Data supplied
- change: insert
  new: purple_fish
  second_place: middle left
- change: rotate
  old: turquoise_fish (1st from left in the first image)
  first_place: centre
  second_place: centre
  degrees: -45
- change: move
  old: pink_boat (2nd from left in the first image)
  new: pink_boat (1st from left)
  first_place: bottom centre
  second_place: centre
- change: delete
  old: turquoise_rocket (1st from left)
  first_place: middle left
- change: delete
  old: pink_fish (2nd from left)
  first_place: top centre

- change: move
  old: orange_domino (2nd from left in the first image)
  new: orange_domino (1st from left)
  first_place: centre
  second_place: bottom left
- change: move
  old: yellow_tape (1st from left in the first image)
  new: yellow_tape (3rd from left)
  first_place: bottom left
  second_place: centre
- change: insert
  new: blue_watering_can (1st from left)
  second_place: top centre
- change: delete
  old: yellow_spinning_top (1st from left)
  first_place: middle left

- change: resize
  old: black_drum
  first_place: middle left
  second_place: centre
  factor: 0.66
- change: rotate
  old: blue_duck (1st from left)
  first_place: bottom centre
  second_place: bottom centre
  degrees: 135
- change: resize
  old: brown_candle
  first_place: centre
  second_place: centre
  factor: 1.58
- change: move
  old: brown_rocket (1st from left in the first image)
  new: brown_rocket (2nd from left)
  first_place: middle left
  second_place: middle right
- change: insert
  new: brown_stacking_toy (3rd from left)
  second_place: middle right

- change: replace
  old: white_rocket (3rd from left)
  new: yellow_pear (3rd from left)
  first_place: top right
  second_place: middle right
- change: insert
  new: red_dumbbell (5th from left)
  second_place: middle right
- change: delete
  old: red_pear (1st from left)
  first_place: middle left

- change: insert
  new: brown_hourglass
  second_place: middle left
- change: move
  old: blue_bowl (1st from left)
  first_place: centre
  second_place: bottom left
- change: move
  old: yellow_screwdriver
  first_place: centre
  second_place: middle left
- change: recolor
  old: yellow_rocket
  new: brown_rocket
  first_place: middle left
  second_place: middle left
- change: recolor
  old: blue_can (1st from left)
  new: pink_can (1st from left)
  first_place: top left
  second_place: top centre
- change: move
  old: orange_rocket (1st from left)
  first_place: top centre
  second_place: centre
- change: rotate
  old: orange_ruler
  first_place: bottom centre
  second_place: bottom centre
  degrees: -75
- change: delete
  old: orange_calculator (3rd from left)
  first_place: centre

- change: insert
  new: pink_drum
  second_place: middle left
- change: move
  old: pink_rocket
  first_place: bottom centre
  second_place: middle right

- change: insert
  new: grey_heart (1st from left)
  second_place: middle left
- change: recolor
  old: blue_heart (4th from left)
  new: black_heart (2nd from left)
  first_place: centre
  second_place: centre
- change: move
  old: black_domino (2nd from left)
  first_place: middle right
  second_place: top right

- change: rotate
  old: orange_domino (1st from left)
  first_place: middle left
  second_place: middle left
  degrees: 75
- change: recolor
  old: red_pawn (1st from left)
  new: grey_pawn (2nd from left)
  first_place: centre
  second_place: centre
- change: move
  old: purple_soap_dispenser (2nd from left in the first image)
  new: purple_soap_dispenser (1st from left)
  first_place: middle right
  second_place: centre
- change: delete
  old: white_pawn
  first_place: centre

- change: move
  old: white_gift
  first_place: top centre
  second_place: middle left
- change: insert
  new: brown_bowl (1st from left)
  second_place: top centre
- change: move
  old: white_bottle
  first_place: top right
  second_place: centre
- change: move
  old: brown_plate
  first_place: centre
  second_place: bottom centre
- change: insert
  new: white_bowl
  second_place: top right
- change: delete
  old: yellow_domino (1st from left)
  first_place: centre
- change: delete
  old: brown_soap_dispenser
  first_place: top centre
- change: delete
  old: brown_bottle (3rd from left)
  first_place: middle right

The problem
Print out every record, character for character.

Exercise output
- change: insert
  new: purple_fish
  second_place: middle left
- change: rotate
  old: turquoise_fish (1st from left in the first image)
  first_place: centre
  second_place: centre
  degrees: -45
- change: move
  old: pink_boat (2nd from left in the first image)
  new: pink_boat (1st from left)
  first_place: bottom centre
  second_place: centre
- change: delete
  old: turquoise_rocket (1st from left)
  first_place: middle left
- change: delete
  old: pink_fish (2nd from left)
  first_place: top centre

- change: move
  old: orange_domino (2nd from left in the first image)
  new: orange_domino (1st from left)
  first_place: centre
  second_place: bottom left
- change: move
  old: yellow_tape (1st from left in the first image)
  new: yellow_tape (3rd from left)
  first_place: bottom left
  second_place: centre
- change: insert
  new: blue_watering_can (1st from left)
  second_place: top centre
- change: delete
  old: yellow_spinning_top (1st from left)
  first_place: middle left

- change: resize
  old: black_drum
  first_place: middle left
  second_place: centre
  factor: 0.66
- change: rotate
  old: blue_duck (1st from left)
  first_place: bottom centre
  second_place: bottom centre
  degrees: 135
- change: resize
  old: brown_candle
  first_place: centre
  second_place: centre
  factor: 1.58
- change: move
  old: brown_rocket (1st from left in the first image)
  new: brown_rocket (2nd from left)
  first_place: middle left
  second_place: middle right
- change: insert
  new: brown_stacking_toy (3rd from left)
  second_place: middle right

- change: replace
  old: white_rocket (3rd from left)
  new: yellow_pear (3rd from left)
  first_place: top right
  second_place: middle right
- change: insert
  new: red_dumbbell (5th from left)
  second_place: middle right
- change: delete
  old: red_pear (1st from left)
  first_place: middle left

- change: insert
  new: brown_hourglass
  second_place: middle left
- change: move
  old: blue_bowl (1st from left)
  first_place: centre
  second_place: bottom left
- change: move
  old: yellow_screwdriver
  first_place: centre
  second_place: middle left
- change: recolor
  old: yellow_rocket
  new: brown_rocket
  first_place: middle left
  second_place: middle left
- change: recolor
  old: blue_can (1st from left)
  new: pink_can (1st from left)
  first_place: top left
  second_place: top centre
- change: move
  old: orange_rocket (1st from left)
  first_place: top centre
  second_place: centre
- change: rotate
  old: orange_ruler
  first_place: bottom centre
  second_place: bottom centre
  degrees: -75
- change: delete
  old: orange_calculator (3rd from left)
  first_place: centre

- change: insert
  new: pink_drum
  second_place: middle left
- change: move
  old: pink_rocket
  first_place: bottom centre
  second_place: middle right

- change: insert
  new: grey_heart (1st from left)
  second_place: middle left
- change: recolor
  old: blue_heart (4th from left)
  new: black_heart (2nd from left)
  first_place: centre
  second_place: centre
- change: move
  old: black_domino (2nd from left)
  first_place: middle right
  second_place: top right

- change: rotate
  old: orange_domino (1st from left)
  first_place: middle left
  second_place: middle left
  degrees: 75
- change: recolor
  old: red_pawn (1st from left)
  new: grey_pawn (2nd from left)
  first_place: centre
  second_place: centre
- change: move
  old: purple_soap_dispenser (2nd from left in the first image)
  new: purple_soap_dispenser (1st from left)
  first_place: middle right
  second_place: centre
- change: delete
  old: white_pawn
  first_place: centre

- change: move
  old: white_gift
  first_place: top centre
  second_place: middle left
- change: insert
  new: brown_bowl (1st from left)
  second_place: top centre
- change: move
  old: white_bottle
  first_place: top right
  second_place: centre
- change: move
  old: brown_plate
  first_place: centre
  second_place: bottom centre
- change: insert
  new: white_bowl
  second_place: top right
- change: delete
  old: yellow_domino (1st from left)
  first_place: centre
- change: delete
  old: brown_soap_dispenser
  first_place: top centre
- change: delete
  old: brown_bottle (3rd from left)
  first_place: middle right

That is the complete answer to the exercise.